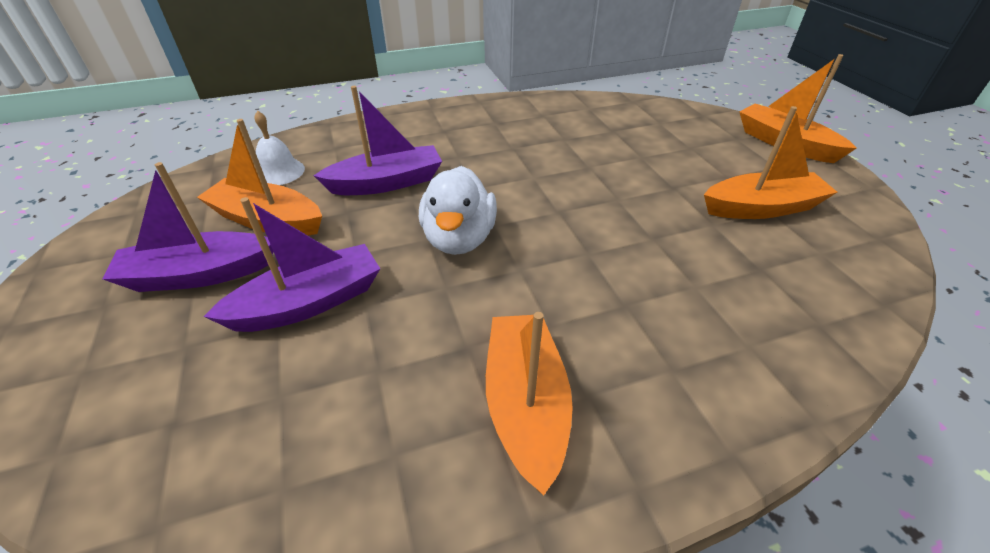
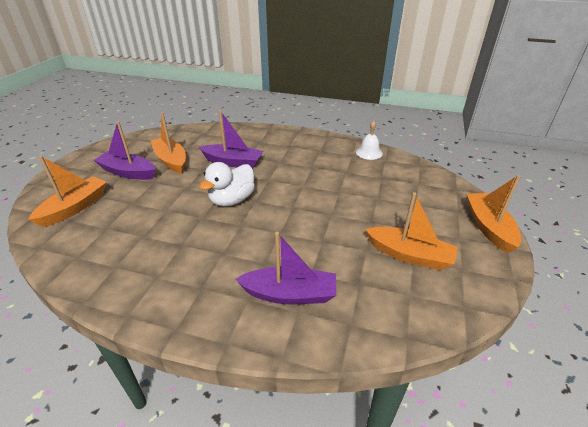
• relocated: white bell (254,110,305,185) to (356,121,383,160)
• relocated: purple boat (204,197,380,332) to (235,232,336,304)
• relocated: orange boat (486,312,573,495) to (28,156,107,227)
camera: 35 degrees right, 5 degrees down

* _ACTION ITEM_:
Every line of the listing above is to be repeated exactly, with its pictures left out.

* _SOLVED PROBLEM_:
• relocated: white bell (254,110,305,185) to (356,121,383,160)
• relocated: purple boat (204,197,380,332) to (235,232,336,304)
• relocated: orange boat (486,312,573,495) to (28,156,107,227)
camera: 35 degrees right, 5 degrees down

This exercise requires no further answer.